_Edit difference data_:
+ + + +

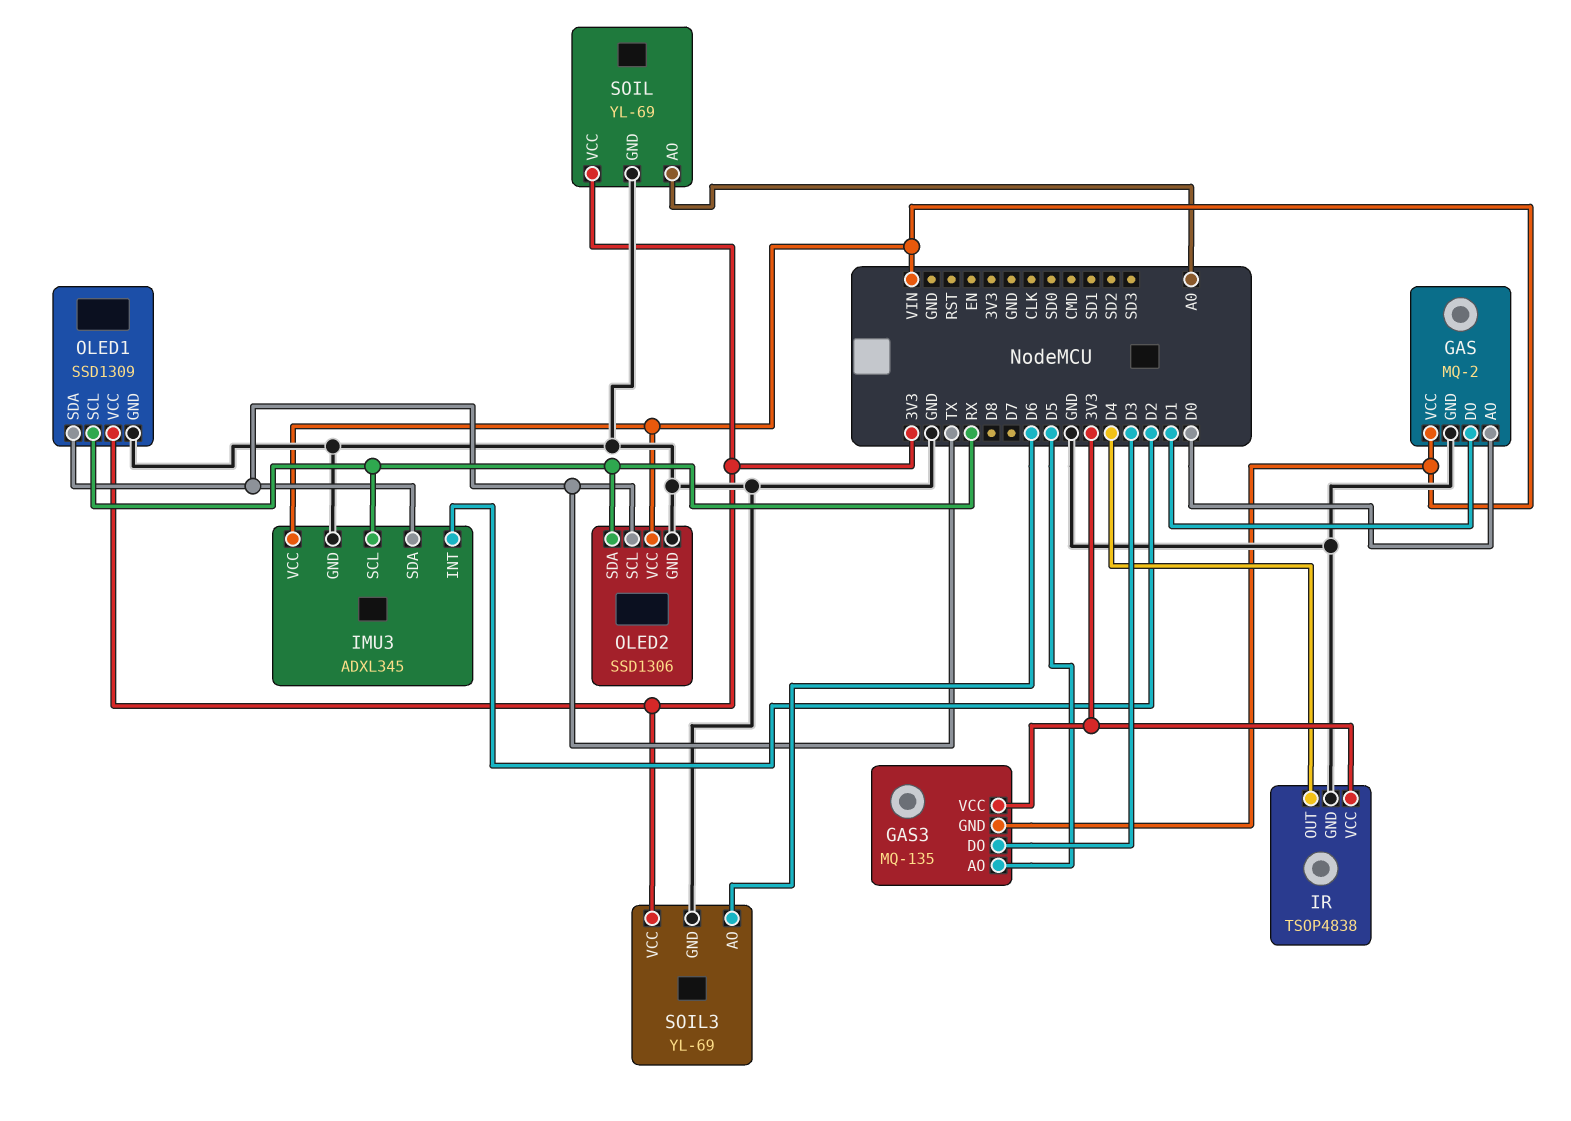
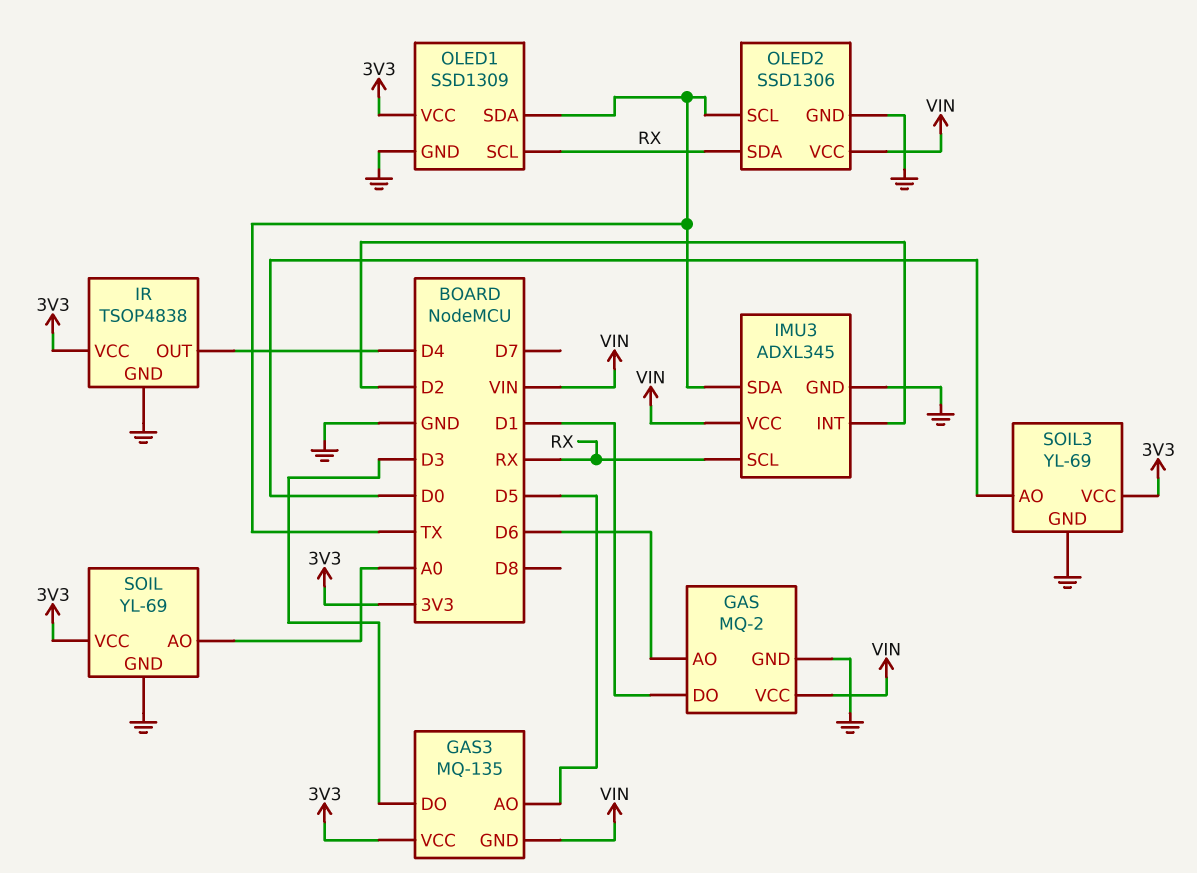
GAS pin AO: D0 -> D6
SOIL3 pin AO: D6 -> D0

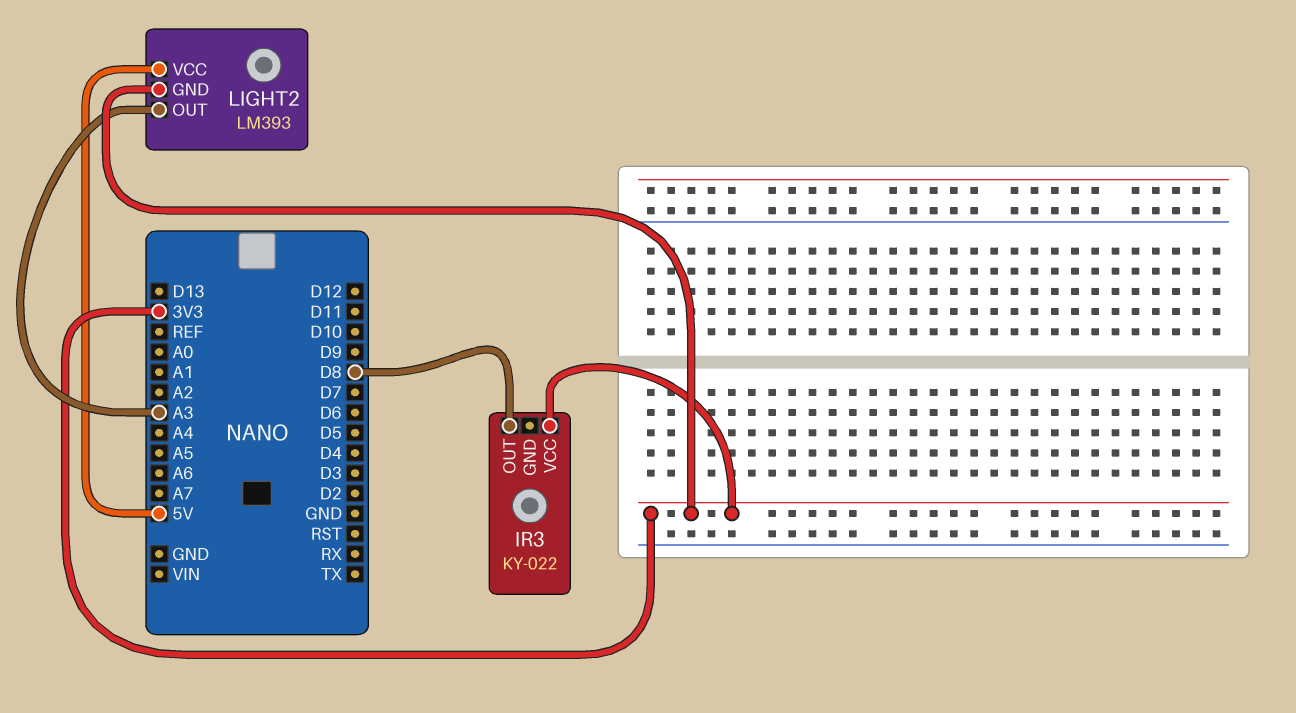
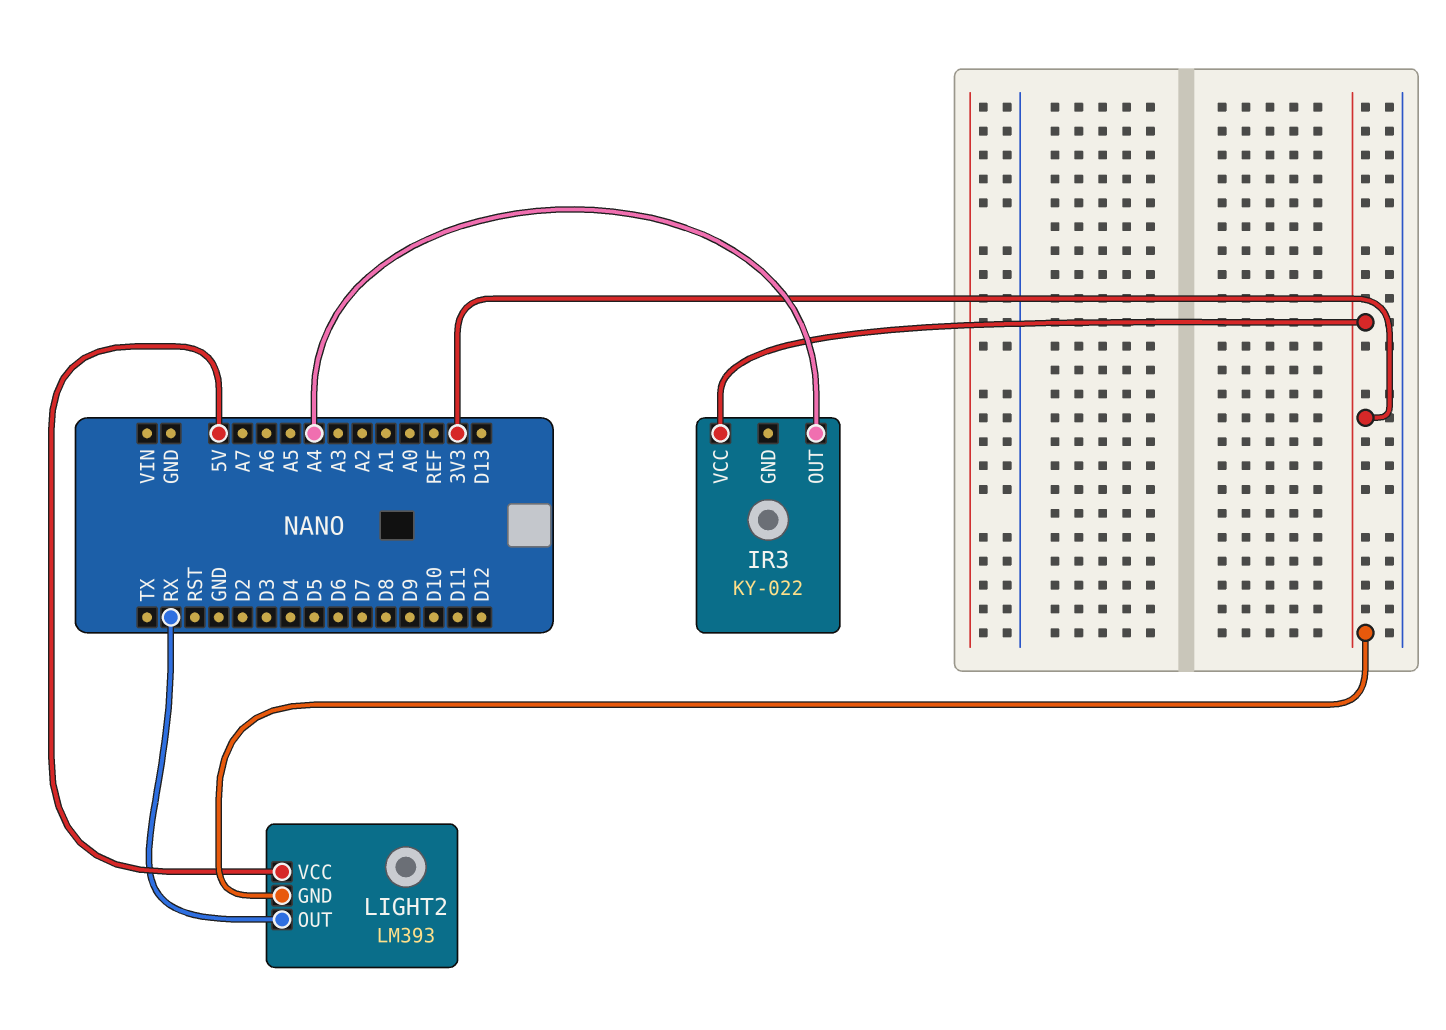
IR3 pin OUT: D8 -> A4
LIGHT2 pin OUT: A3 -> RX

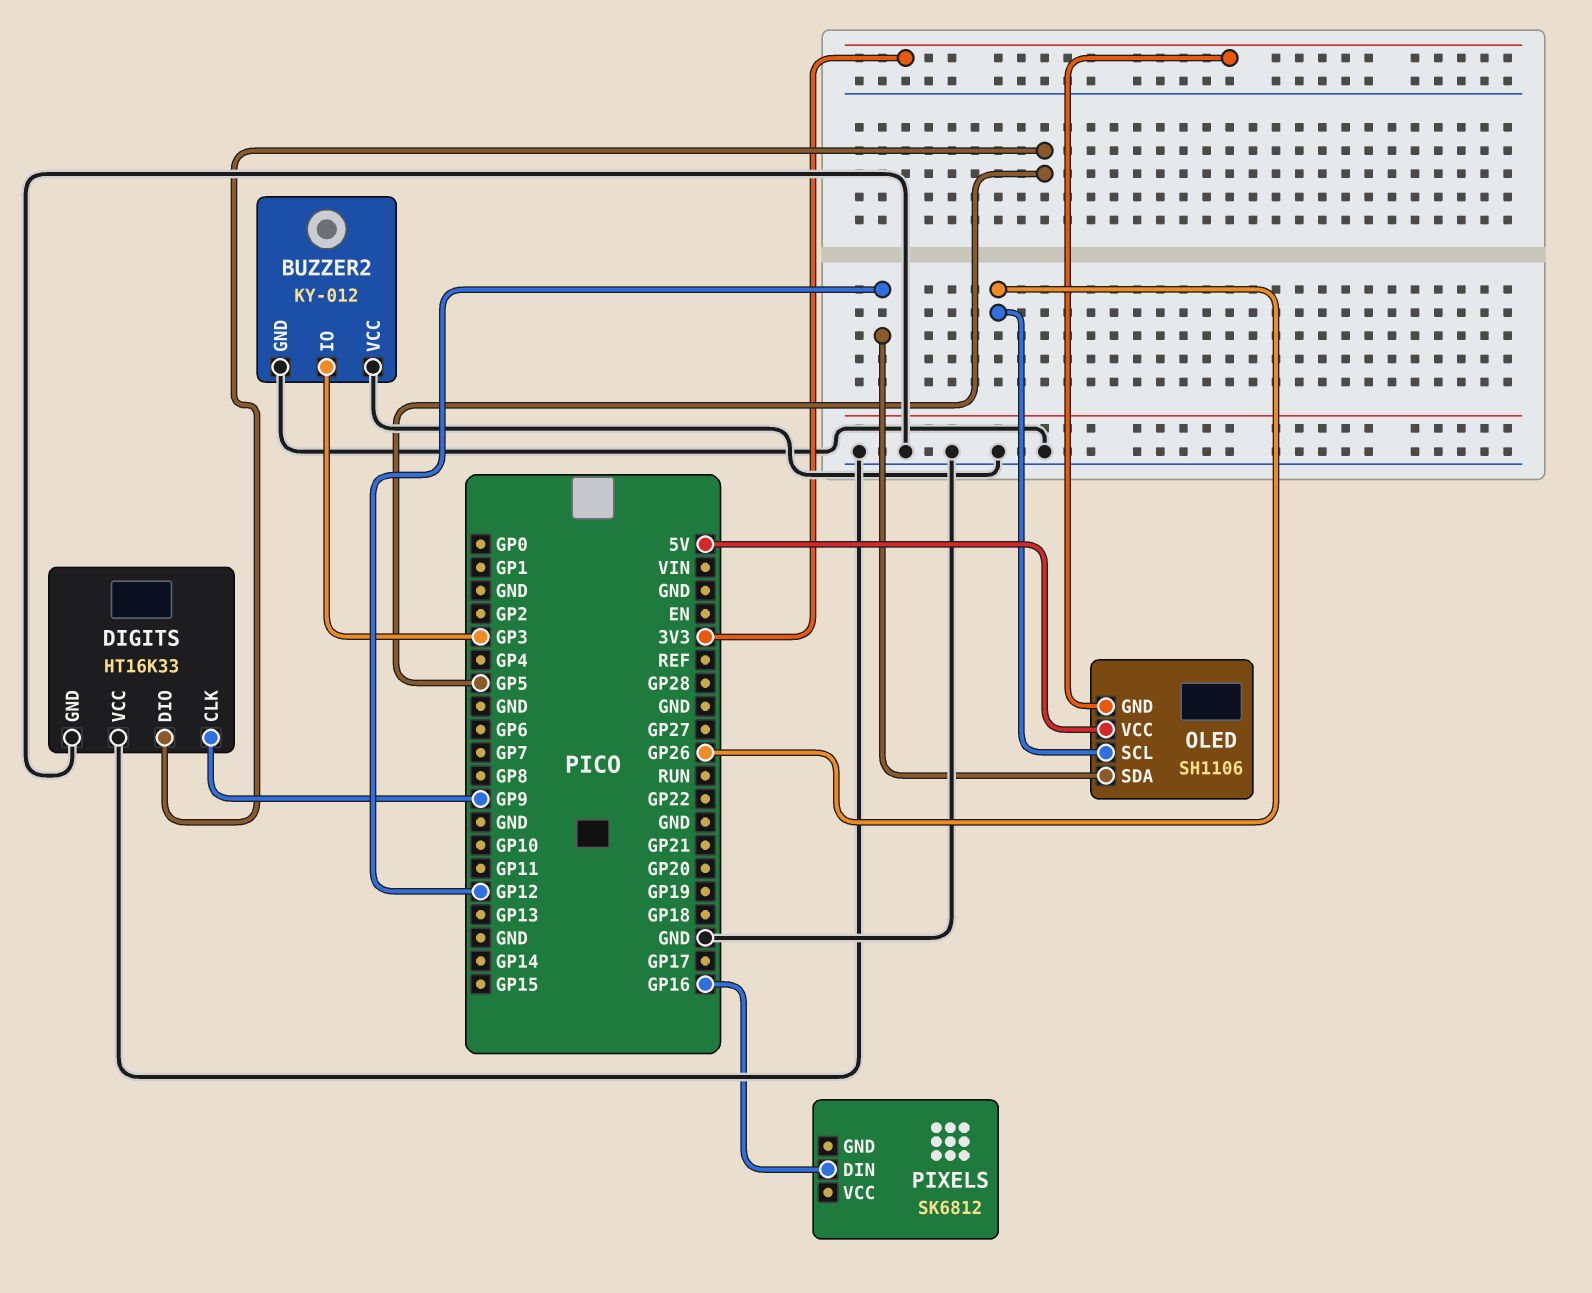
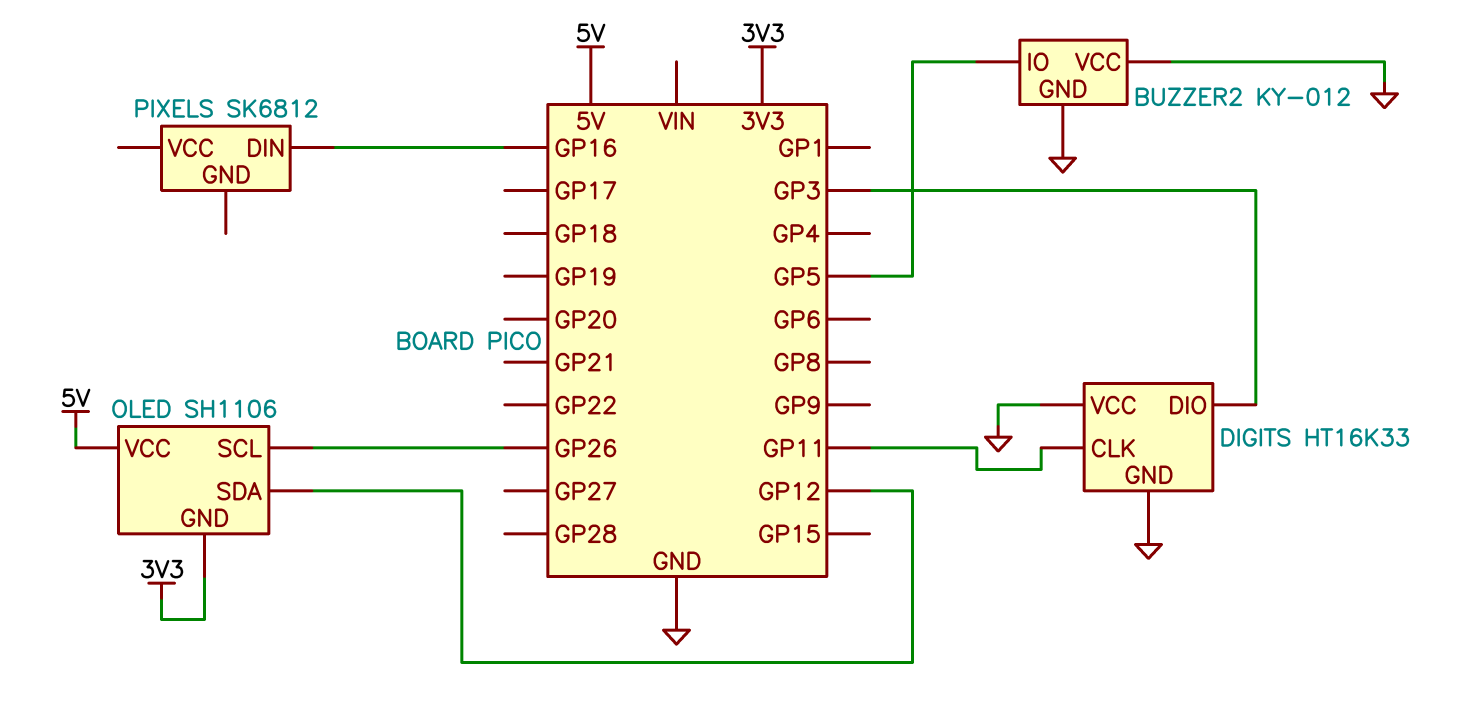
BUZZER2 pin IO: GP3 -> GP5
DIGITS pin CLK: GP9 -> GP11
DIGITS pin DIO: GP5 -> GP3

+ + + +

_What you should do_: Each line above is to be duplicated exactly, and the pictures are to be omitted.

_Output for this task_:
GAS pin AO: D0 -> D6
SOIL3 pin AO: D6 -> D0

IR3 pin OUT: D8 -> A4
LIGHT2 pin OUT: A3 -> RX

BUZZER2 pin IO: GP3 -> GP5
DIGITS pin CLK: GP9 -> GP11
DIGITS pin DIO: GP5 -> GP3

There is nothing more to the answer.